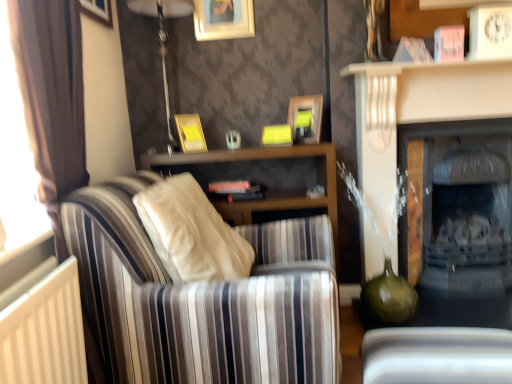
The image size is (512, 384). What do you see at coordinates (203, 299) in the screenshot?
I see `striped fabric couch at left` at bounding box center [203, 299].

In order to face striped fabric couch at left, should I rotate leftwards or rightwards?

You should look left and rotate roughly 2.808 degrees.

Locate an element on the screen. matte white fireplace at right, the first fireplace positioned from the front is located at coordinates (417, 112).

In order to face wooden picture frame at upper center, marked as the 5th picture frame in a bottom-to-top arrangement, should I rotate leftwards or rightwards?

Turn left approximately 4.426 degrees to face it.

You are a GUI agent. You are given a task and a screenshot of the screen. Output one action in this format:
    pyautogui.click(x=<x>, y=<y>)
    Task: Click on the metallic silver table lamp at upper center
    
    Given the screenshot: What is the action you would take?
    pyautogui.click(x=163, y=42)

Looking at this image, is white plastic swivel chair at lower right smaller than matte black fireplace at right, the 2th fireplace viewed from the front?

Correct, white plastic swivel chair at lower right occupies less space than matte black fireplace at right, the 2th fireplace viewed from the front.

Can you tell me how much white plastic swivel chair at lower right and matte black fireplace at right, which is the first fireplace from back to front, differ in facing direction?

The facing directions of white plastic swivel chair at lower right and matte black fireplace at right, which is the first fireplace from back to front, are 83.7 degrees apart.

Is white plastic swivel chair at lower right not inside matte black fireplace at right, the 2th fireplace viewed from the front?

Yes, white plastic swivel chair at lower right is outside of matte black fireplace at right, the 2th fireplace viewed from the front.

Is white plastic swivel chair at lower right far away from matte black fireplace at right, the 2th fireplace viewed from the front?

white plastic swivel chair at lower right is positioned a significant distance from matte black fireplace at right, the 2th fireplace viewed from the front.

From a real-world perspective, is matte white fireplace at right, which appears as the 2th fireplace when viewed from the back, beneath wooden picture frame at upper left, the 1th picture frame positioned from the left?

Yes, from a real-world perspective, matte white fireplace at right, which appears as the 2th fireplace when viewed from the back, is below wooden picture frame at upper left, the 1th picture frame positioned from the left.

Considering the positions of objects matte white fireplace at right, the first fireplace positioned from the front, and wooden picture frame at upper left, which ranks as the 4th picture frame in bottom-to-top order, in the image provided, who is more to the left, matte white fireplace at right, the first fireplace positioned from the front, or wooden picture frame at upper left, which ranks as the 4th picture frame in bottom-to-top order,?

From the viewer's perspective, wooden picture frame at upper left, which ranks as the 4th picture frame in bottom-to-top order, appears more on the left side.

From the image's perspective, which is above, matte white fireplace at right, the first fireplace positioned from the front, or metallic silver table lamp at upper center?

metallic silver table lamp at upper center is shown above in the image.

From a real-world perspective, which is physically above, matte white fireplace at right, which appears as the 2th fireplace when viewed from the back, or metallic silver table lamp at upper center?

From a 3D spatial view, metallic silver table lamp at upper center is above.

Which is correct: matte white fireplace at right, the first fireplace positioned from the front, is inside metallic silver table lamp at upper center, or outside of it?

matte white fireplace at right, the first fireplace positioned from the front, is outside metallic silver table lamp at upper center.

What's the angular difference between matte white fireplace at right, which appears as the 2th fireplace when viewed from the back, and metallic silver table lamp at upper center's facing directions?

0.856 degrees separate the facing orientations of matte white fireplace at right, which appears as the 2th fireplace when viewed from the back, and metallic silver table lamp at upper center.

Between point (484, 364) and point (225, 34), which one is positioned behind?

The point (225, 34) is farther from the camera.

Are white plastic swivel chair at lower right and wooden picture frame at upper center, the 1th picture frame positioned from the top, making contact?

They are not placed beside each other.

Is white plastic swivel chair at lower right to the right of wooden picture frame at upper center, the 1th picture frame positioned from the top, from the viewer's perspective?

Indeed, white plastic swivel chair at lower right is positioned on the right side of wooden picture frame at upper center, the 1th picture frame positioned from the top.

Is white plastic swivel chair at lower right taller or shorter than wooden picture frame at upper center, the third picture frame when ordered from right to left?

white plastic swivel chair at lower right is shorter than wooden picture frame at upper center, the third picture frame when ordered from right to left.

From the image's perspective, is matte gold picture frame at upper center, which is counted as the 1th picture frame, starting from the bottom, on metallic silver table lamp at upper center?

No, from the image's perspective, matte gold picture frame at upper center, which is counted as the 1th picture frame, starting from the bottom, is not above metallic silver table lamp at upper center.

From a real-world perspective, is matte gold picture frame at upper center, the 5th picture frame when ordered from top to bottom, beneath metallic silver table lamp at upper center?

Correct, in the physical world, matte gold picture frame at upper center, the 5th picture frame when ordered from top to bottom, is lower than metallic silver table lamp at upper center.

Considering the sizes of matte gold picture frame at upper center, acting as the fourth picture frame starting from the right, and metallic silver table lamp at upper center in the image, is matte gold picture frame at upper center, acting as the fourth picture frame starting from the right, taller or shorter than metallic silver table lamp at upper center?

Clearly, matte gold picture frame at upper center, acting as the fourth picture frame starting from the right, is shorter compared to metallic silver table lamp at upper center.

Locate an element on the screen. table lamp on the left side of matte gold picture frame at upper center, acting as the fourth picture frame starting from the right is located at coordinates (163, 42).

Can you tell me how much striped fabric couch at left and wooden picture frame at upper center, arranged as the third picture frame when ordered from the bottom, differ in facing direction?

The facing directions of striped fabric couch at left and wooden picture frame at upper center, arranged as the third picture frame when ordered from the bottom, are 110 degrees apart.

Does point (67, 233) lie in front of point (305, 103)?

Yes, it is in front of point (305, 103).

How distant is striped fabric couch at left from wooden picture frame at upper center, arranged as the third picture frame when ordered from the bottom?

striped fabric couch at left and wooden picture frame at upper center, arranged as the third picture frame when ordered from the bottom, are 1.04 meters apart from each other.

Is striped fabric couch at left oriented towards wooden picture frame at upper center, arranged as the third picture frame when ordered from the bottom?

No, striped fabric couch at left is not turned towards wooden picture frame at upper center, arranged as the third picture frame when ordered from the bottom.

Is the depth of yellow matte picture frame at upper center, which ranks as the 4th picture frame in top-to-bottom order, less than that of wooden picture frame at upper center, the third picture frame when ordered from right to left?

Yes, yellow matte picture frame at upper center, which ranks as the 4th picture frame in top-to-bottom order, is closer to the viewer.

Considering the relative sizes of yellow matte picture frame at upper center, which is the fourth picture frame in left-to-right order, and wooden picture frame at upper center, the third picture frame when ordered from right to left, in the image provided, is yellow matte picture frame at upper center, which is the fourth picture frame in left-to-right order, shorter than wooden picture frame at upper center, the third picture frame when ordered from right to left,?

Yes, yellow matte picture frame at upper center, which is the fourth picture frame in left-to-right order, is shorter than wooden picture frame at upper center, the third picture frame when ordered from right to left.

From a real-world perspective, who is located higher, yellow matte picture frame at upper center, which appears as the 2th picture frame when viewed from the right, or wooden picture frame at upper center, the third picture frame when ordered from right to left?

In real-world perspective, wooden picture frame at upper center, the third picture frame when ordered from right to left, is above.

Is yellow matte picture frame at upper center, which is the fourth picture frame in left-to-right order, touching wooden picture frame at upper center, marked as the 5th picture frame in a bottom-to-top arrangement?

No, yellow matte picture frame at upper center, which is the fourth picture frame in left-to-right order, is not in contact with wooden picture frame at upper center, marked as the 5th picture frame in a bottom-to-top arrangement.

This screenshot has width=512, height=384. Identify the location of swivel chair that appears below the matte black fireplace at right, which is the first fireplace from back to front (from a real-world perspective). pyautogui.click(x=437, y=355).

Locate an element on the screen. This screenshot has height=384, width=512. the 1st fireplace counting from the right of the wooden picture frame at upper left, the 1th picture frame positioned from the left is located at coordinates (417, 112).

Based on their spatial positions, is metallic silver table lamp at upper center or wooden picture frame at upper center, which ranks as the fifth picture frame in left-to-right order, further from matte black fireplace at right, which is the first fireplace from back to front?

Based on the image, metallic silver table lamp at upper center appears to be further to matte black fireplace at right, which is the first fireplace from back to front.

Based on their spatial positions, is matte gold picture frame at upper center, which is counted as the 1th picture frame, starting from the bottom, or wooden picture frame at upper left, positioned as the fifth picture frame in right-to-left order, further from metallic silver table lamp at upper center?

wooden picture frame at upper left, positioned as the fifth picture frame in right-to-left order, is further to metallic silver table lamp at upper center.

From the image, which object appears to be nearer to wooden picture frame at upper center, marked as the 5th picture frame in a bottom-to-top arrangement, striped fabric couch at left or white plastic swivel chair at lower right?

striped fabric couch at left.

Looking at the image, which one is located closer to wooden picture frame at upper center, arranged as the 3th picture frame when viewed from the top, striped fabric couch at left or wooden picture frame at upper center, marked as the 5th picture frame in a bottom-to-top arrangement?

wooden picture frame at upper center, marked as the 5th picture frame in a bottom-to-top arrangement.

Looking at the image, which one is located further to wooden picture frame at upper center, arranged as the third picture frame when ordered from the bottom, matte white fireplace at right, which appears as the 2th fireplace when viewed from the back, or matte black fireplace at right, the 2th fireplace viewed from the front?

matte black fireplace at right, the 2th fireplace viewed from the front, lies further to wooden picture frame at upper center, arranged as the third picture frame when ordered from the bottom, than the other object.

From the image, which object appears to be farther from white plastic swivel chair at lower right, metallic silver table lamp at upper center or yellow matte picture frame at upper center, which appears as the 2th picture frame when viewed from the right?

metallic silver table lamp at upper center lies further to white plastic swivel chair at lower right than the other object.

When comparing their distances from wooden picture frame at upper left, the 1th picture frame positioned from the left, does yellow matte picture frame at upper center, which is the fourth picture frame in left-to-right order, or matte black fireplace at right, the 2th fireplace viewed from the front, seem further?

The object further to wooden picture frame at upper left, the 1th picture frame positioned from the left, is matte black fireplace at right, the 2th fireplace viewed from the front.

From the image, which object appears to be nearer to matte white fireplace at right, the first fireplace positioned from the front, striped fabric couch at left or metallic silver table lamp at upper center?

Based on the image, metallic silver table lamp at upper center appears to be nearer to matte white fireplace at right, the first fireplace positioned from the front.

At what (x,y) coordinates should I click in order to perform the action: click on fireplace between matte gold picture frame at upper center, the 5th picture frame when ordered from top to bottom, and matte black fireplace at right, the 2th fireplace viewed from the front, from left to right. Please return your answer as a coordinate pair (x, y). The height and width of the screenshot is (384, 512). Looking at the image, I should click on (417, 112).

Locate an element on the screen. This screenshot has height=384, width=512. table lamp situated between wooden picture frame at upper left, positioned as the fifth picture frame in right-to-left order, and matte white fireplace at right, the first fireplace positioned from the front, from left to right is located at coordinates (163, 42).

Locate an element on the screen. studio couch between matte gold picture frame at upper center, which is counted as the 1th picture frame, starting from the bottom, and matte white fireplace at right, which appears as the 2th fireplace when viewed from the back is located at coordinates (203, 299).

I want to click on fireplace between wooden picture frame at upper center, the 1th picture frame in the right-to-left sequence, and matte black fireplace at right, which is the first fireplace from back to front, in the horizontal direction, so click(x=417, y=112).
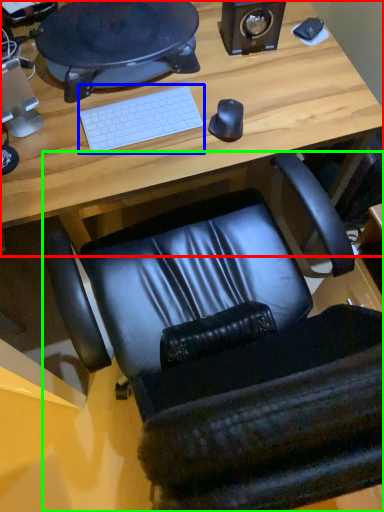
Question: Based on their relative distances, which object is nearer to desk (highlighted by a red box)? Choose from computer keyboard (highlighted by a blue box) and chair (highlighted by a green box).

Choices:
 (A) computer keyboard
 (B) chair

Answer: (A)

Task brief: Quote the material above from the line containing "No, from the" through the line containing "From a real-world perspective, is matte gold", including both of those lines.

Exercise solution:
No, from the image's perspective, matte gold picture frame at upper center, which is counted as the 1th picture frame, starting from the bottom, is not above metallic silver table lamp at upper center.

From a real-world perspective, is matte gold picture frame at upper center, the 5th picture frame when ordered from top to bottom, beneath metallic silver table lamp at upper center?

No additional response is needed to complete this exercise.